This exercise calls for copying every line below that holds the word "MATRIX".

*** DATA EXTRACTS ***

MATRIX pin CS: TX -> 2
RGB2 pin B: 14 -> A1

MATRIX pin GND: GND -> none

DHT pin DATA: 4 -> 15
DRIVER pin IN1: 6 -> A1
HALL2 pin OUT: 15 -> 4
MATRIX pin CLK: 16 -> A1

*** End of DATA EXTRACTS ***
*** DATA EXTRACTS ***

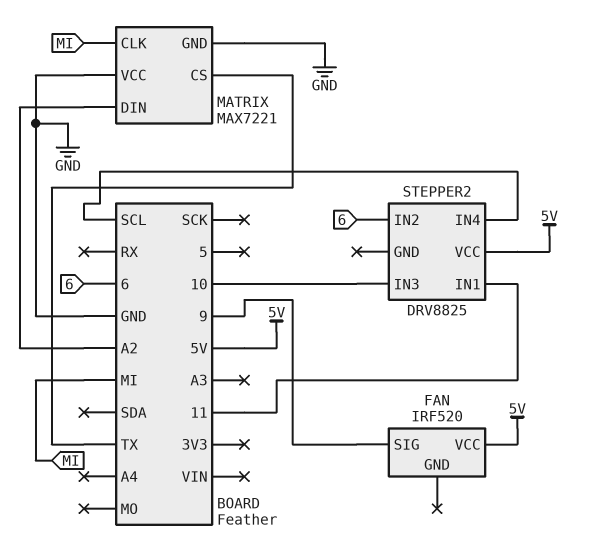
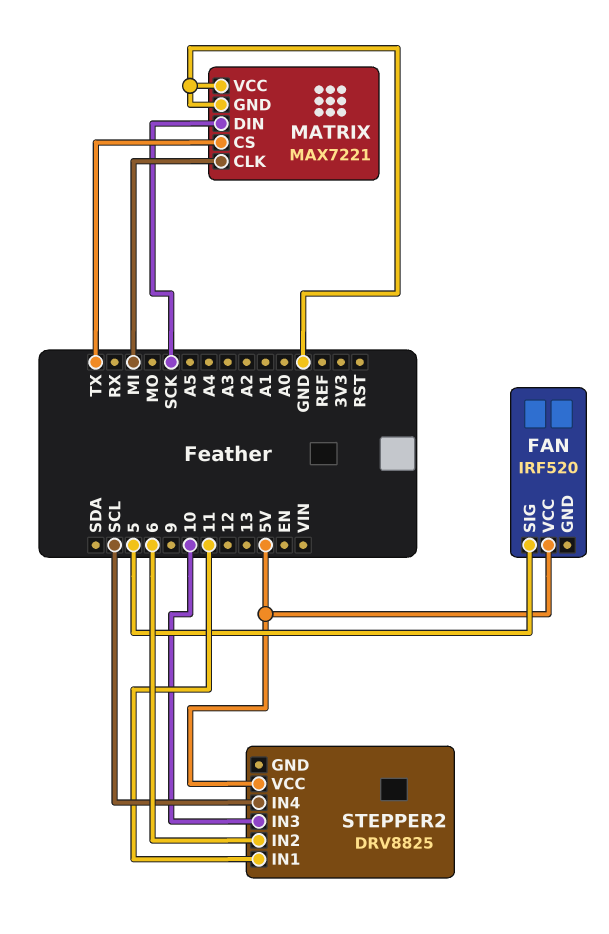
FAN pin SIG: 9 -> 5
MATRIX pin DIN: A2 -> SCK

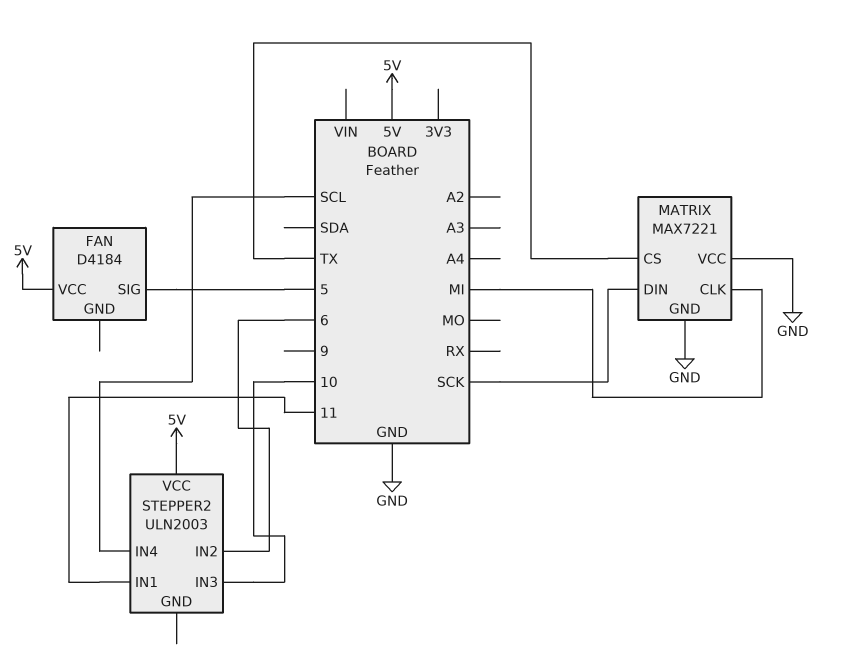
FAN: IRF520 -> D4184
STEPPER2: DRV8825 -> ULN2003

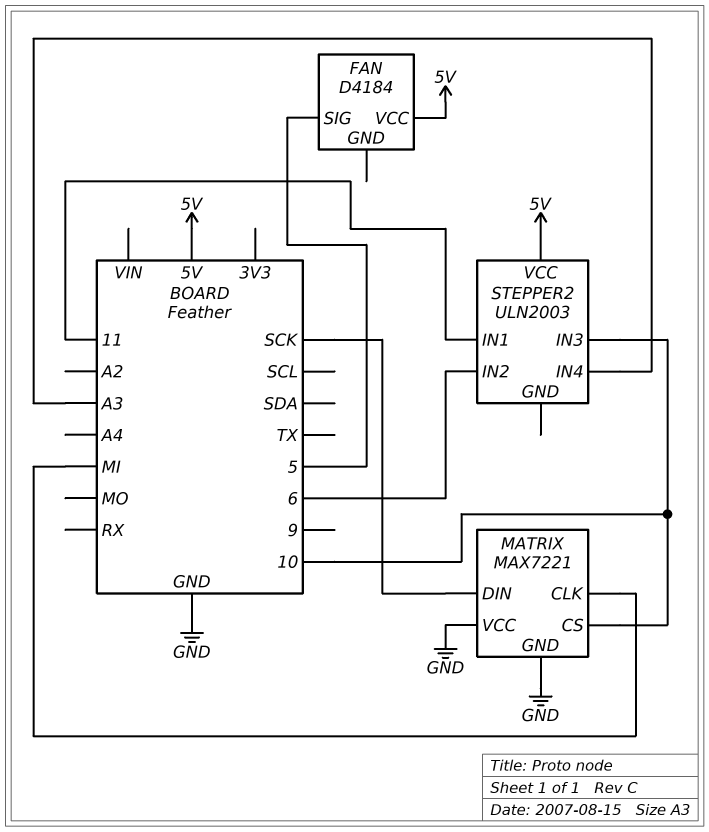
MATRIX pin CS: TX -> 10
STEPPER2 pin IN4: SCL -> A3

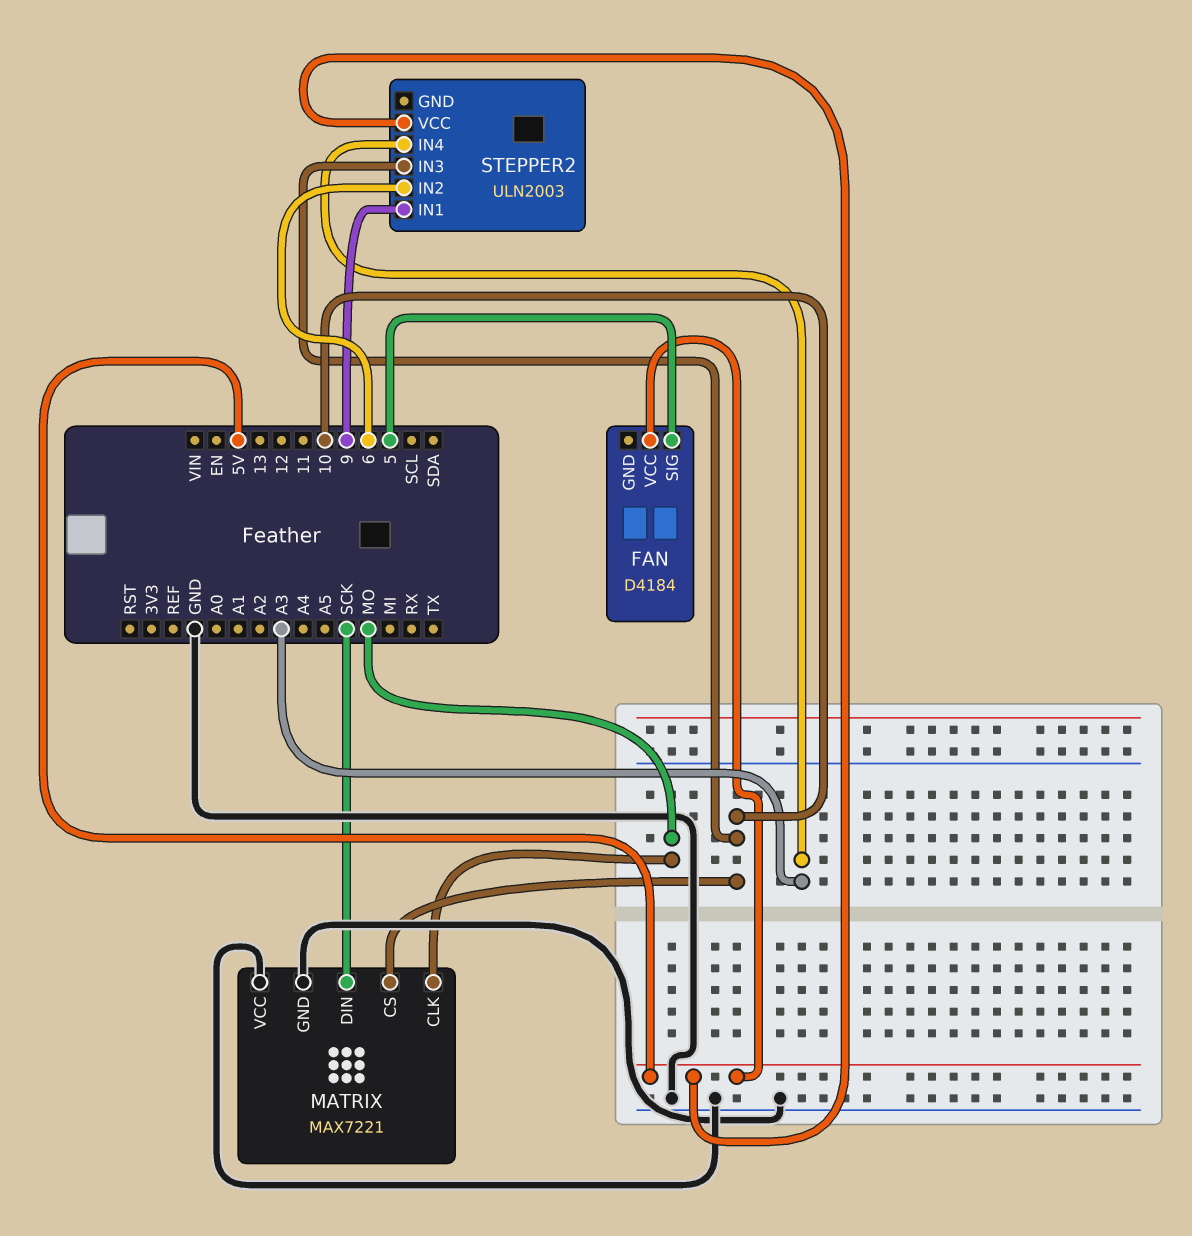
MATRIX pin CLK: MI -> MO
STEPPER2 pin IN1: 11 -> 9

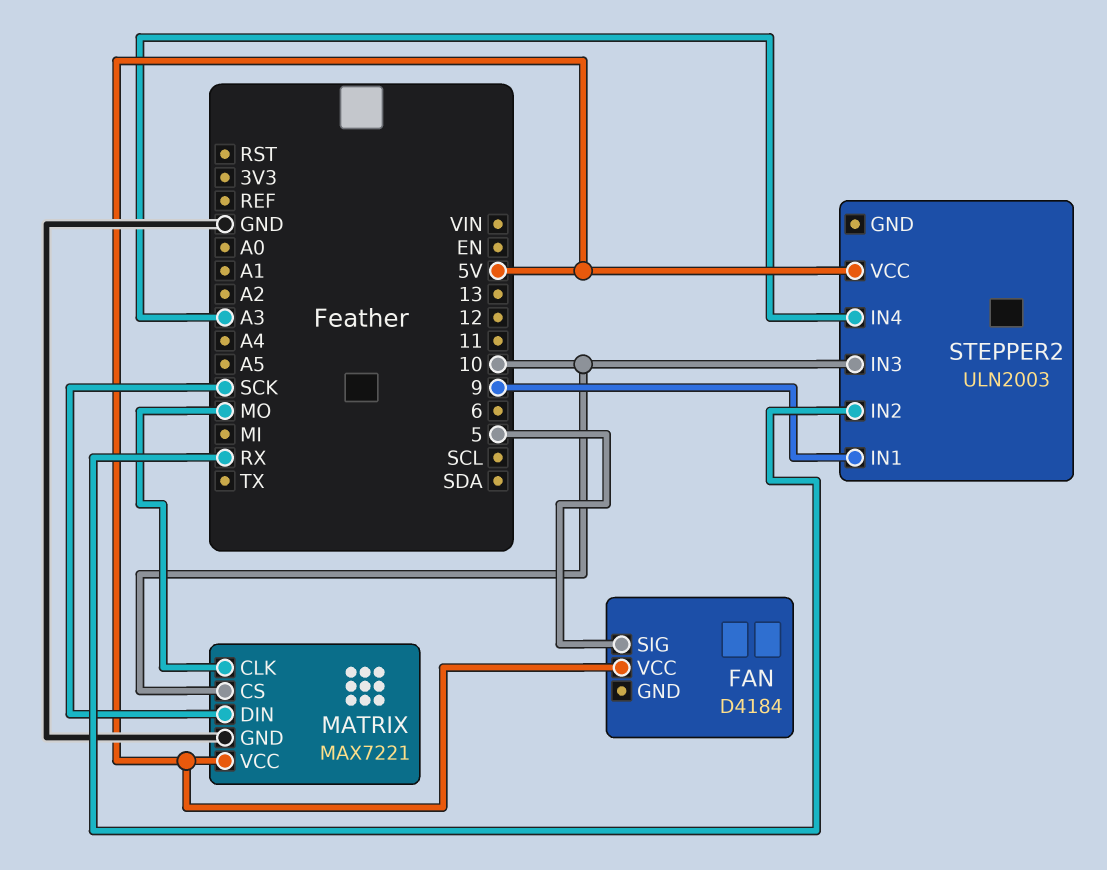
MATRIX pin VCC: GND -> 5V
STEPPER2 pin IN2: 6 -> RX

*** End of DATA EXTRACTS ***
*** DATA EXTRACTS ***

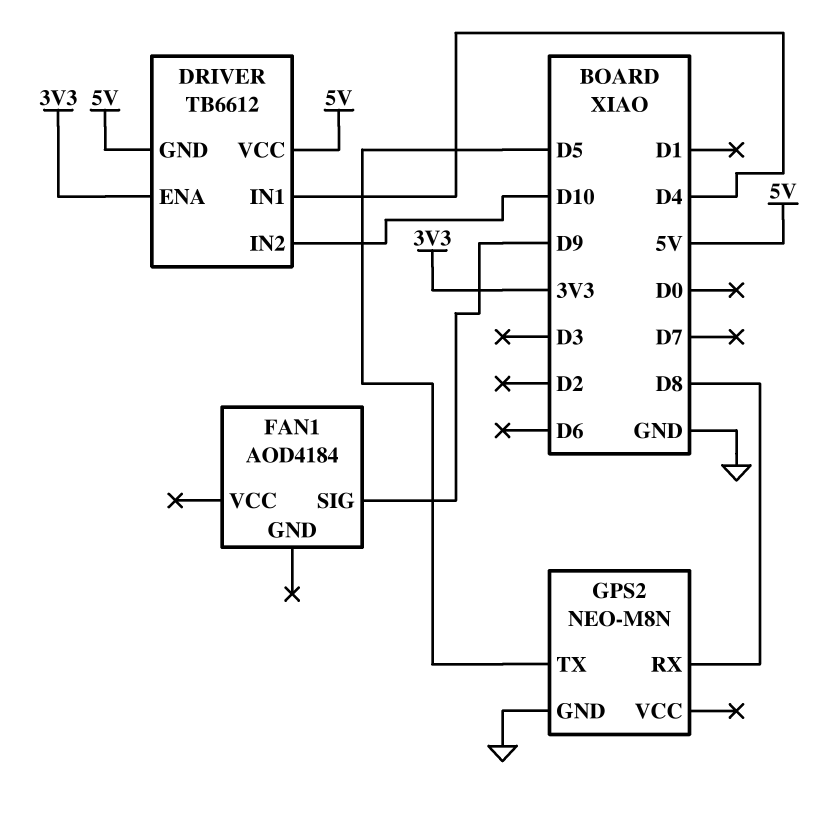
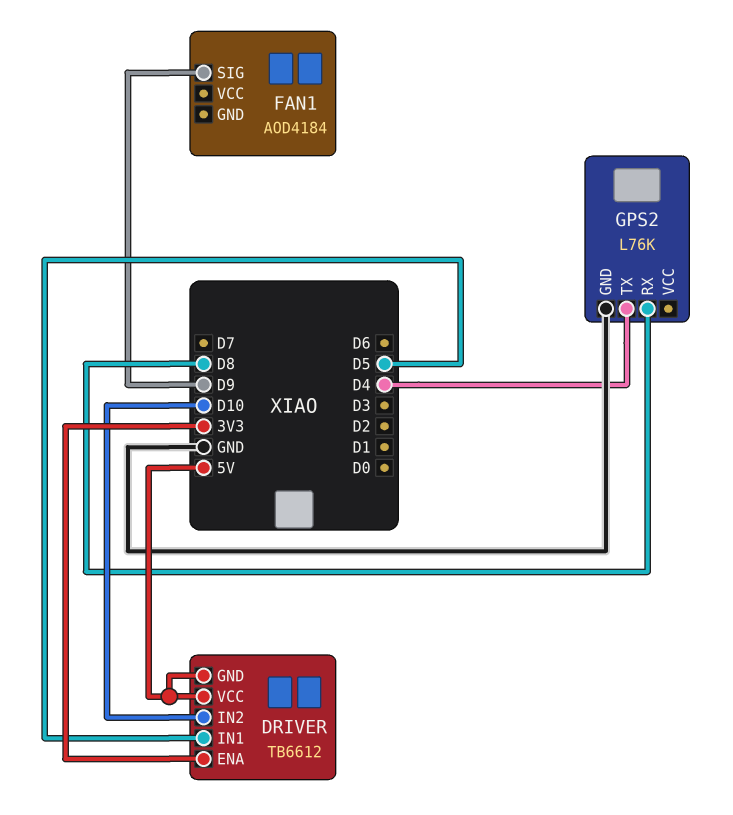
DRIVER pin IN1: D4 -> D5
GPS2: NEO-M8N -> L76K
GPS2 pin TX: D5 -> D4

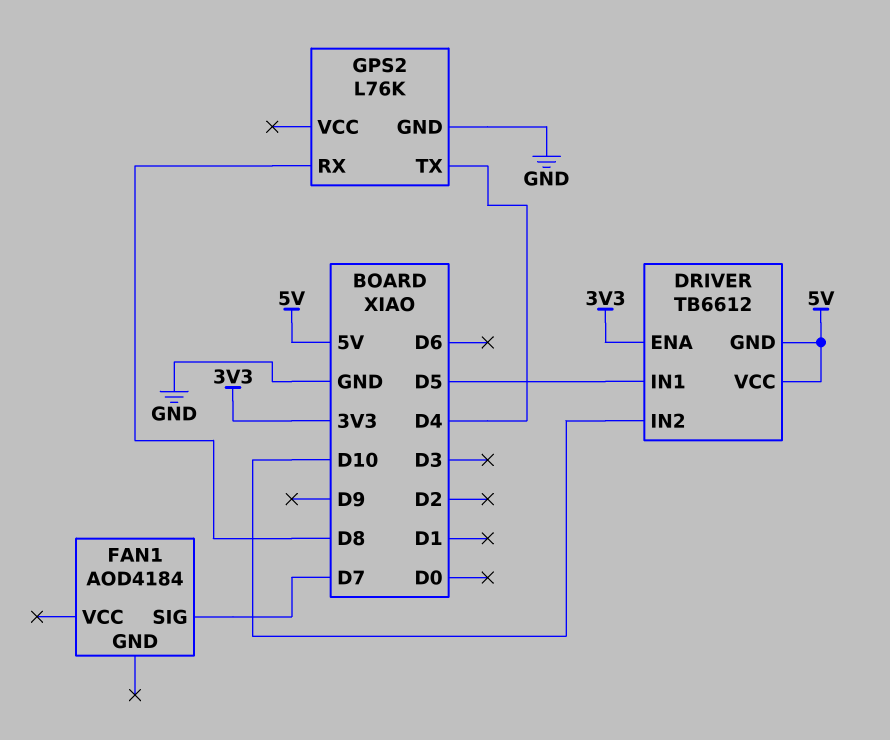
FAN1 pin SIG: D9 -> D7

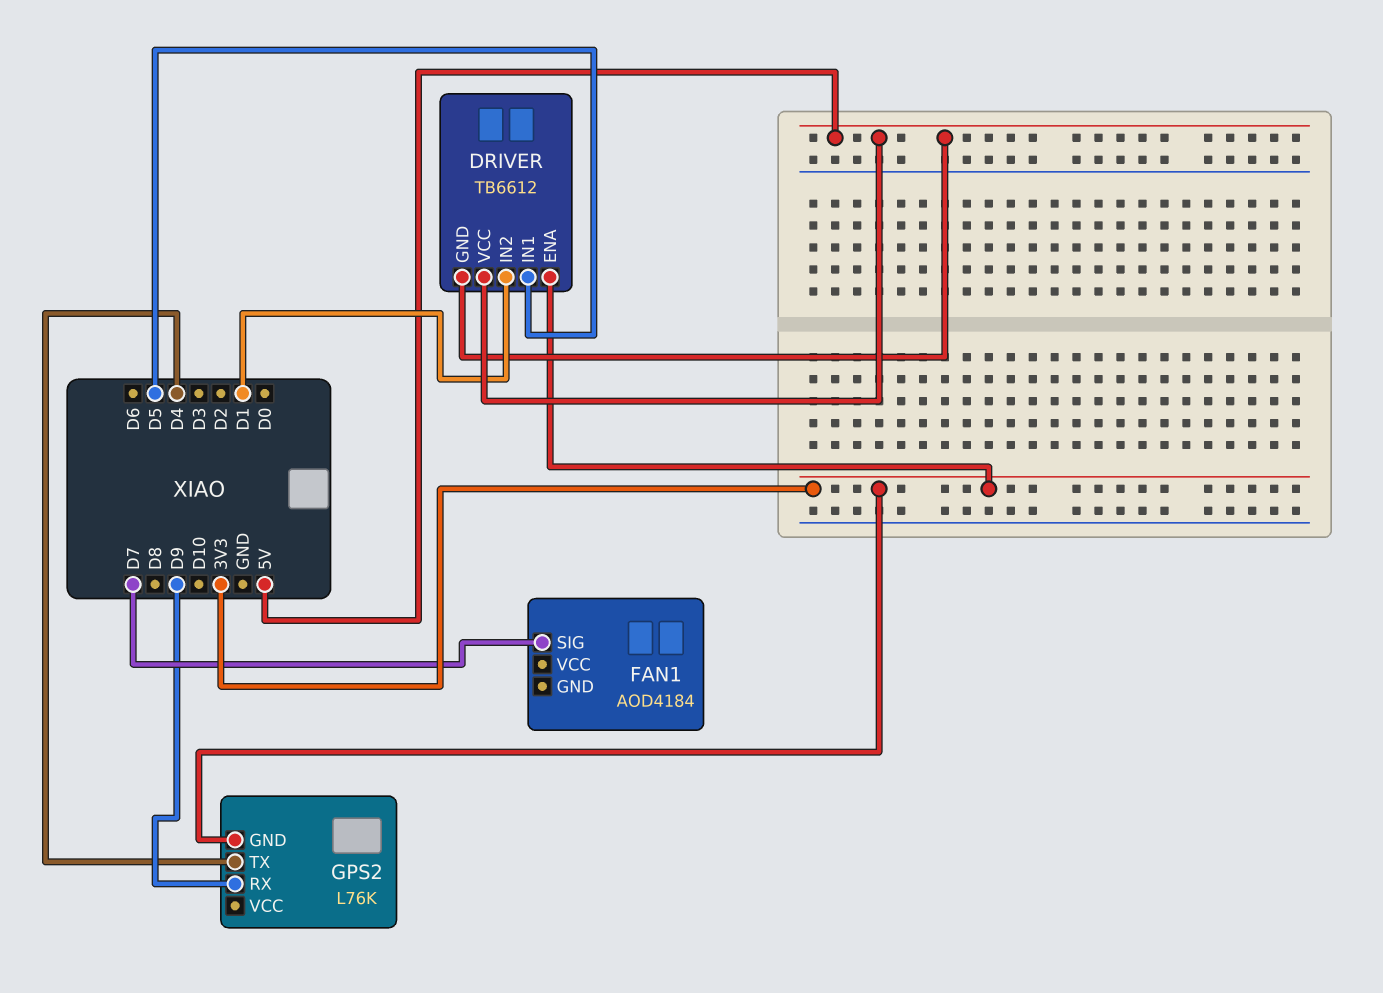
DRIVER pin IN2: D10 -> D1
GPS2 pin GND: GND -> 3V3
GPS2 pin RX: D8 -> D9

*** End of DATA EXTRACTS ***

ANSWER FOR THE TASK:
MATRIX pin CS: TX -> 2
MATRIX pin GND: GND -> none
MATRIX pin CLK: 16 -> A1
MATRIX pin DIN: A2 -> SCK
MATRIX pin CS: TX -> 10
MATRIX pin CLK: MI -> MO
MATRIX pin VCC: GND -> 5V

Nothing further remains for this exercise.